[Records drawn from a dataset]
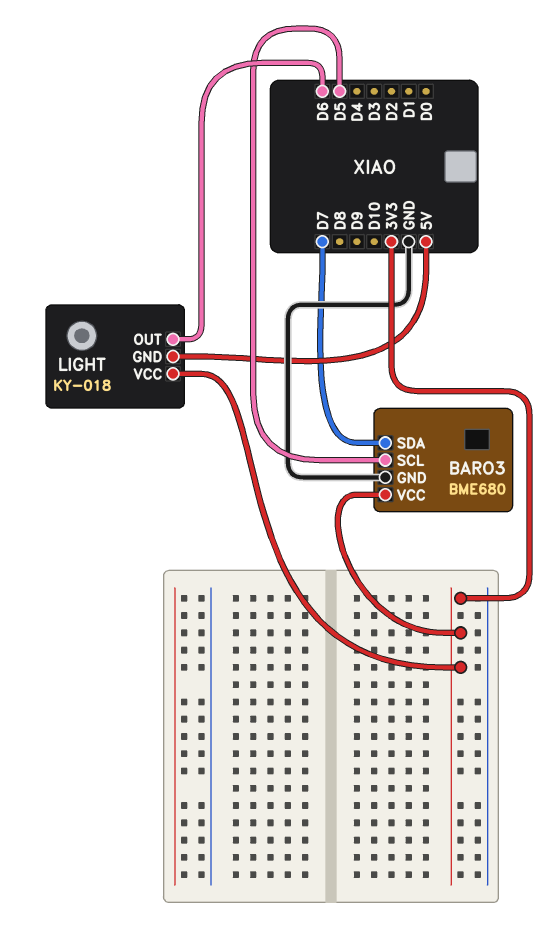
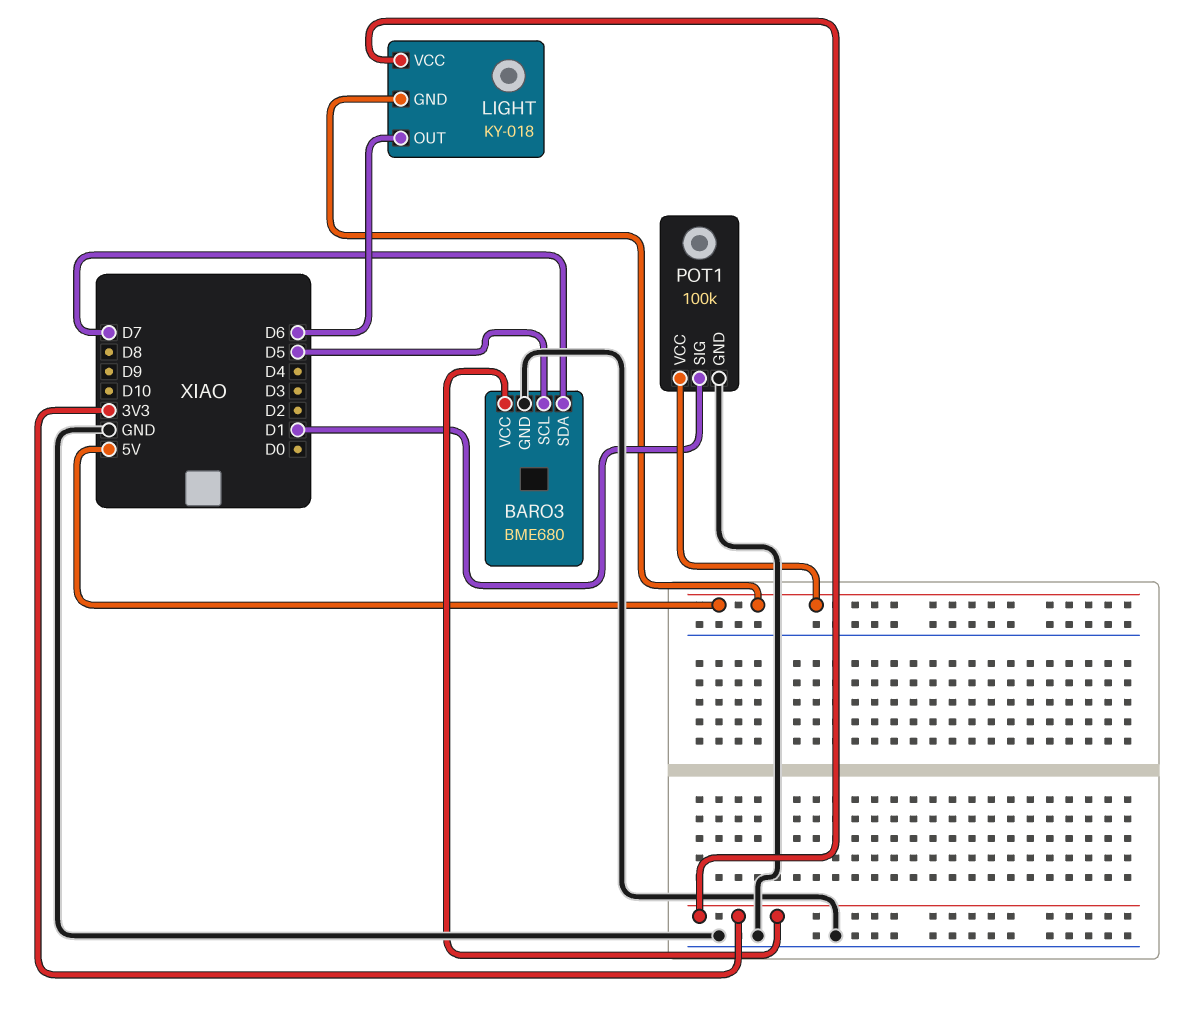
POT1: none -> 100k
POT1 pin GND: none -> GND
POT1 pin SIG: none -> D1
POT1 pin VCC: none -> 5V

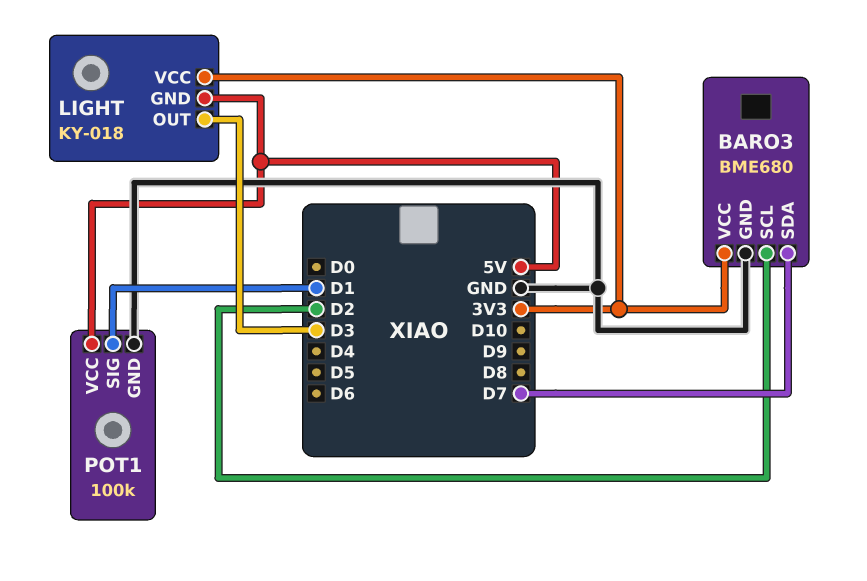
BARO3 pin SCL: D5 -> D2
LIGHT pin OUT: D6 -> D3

...

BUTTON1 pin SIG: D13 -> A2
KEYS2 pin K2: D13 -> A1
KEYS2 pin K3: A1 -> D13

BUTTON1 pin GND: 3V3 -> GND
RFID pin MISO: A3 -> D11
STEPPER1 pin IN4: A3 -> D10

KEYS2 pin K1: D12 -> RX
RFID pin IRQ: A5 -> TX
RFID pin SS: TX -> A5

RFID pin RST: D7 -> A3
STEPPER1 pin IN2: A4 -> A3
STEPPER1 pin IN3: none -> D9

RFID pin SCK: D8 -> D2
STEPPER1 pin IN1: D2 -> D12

◆ Assignment
The expected answer is an exact copy of the lines above, beginning at the line with "RFID pin MISO: A3 -> D11" and ending at the line with "STEPPER1 pin IN1: D2 -> D12", with both ends in.

◆ Solved exercise
RFID pin MISO: A3 -> D11
STEPPER1 pin IN4: A3 -> D10

KEYS2 pin K1: D12 -> RX
RFID pin IRQ: A5 -> TX
RFID pin SS: TX -> A5

RFID pin RST: D7 -> A3
STEPPER1 pin IN2: A4 -> A3
STEPPER1 pin IN3: none -> D9

RFID pin SCK: D8 -> D2
STEPPER1 pin IN1: D2 -> D12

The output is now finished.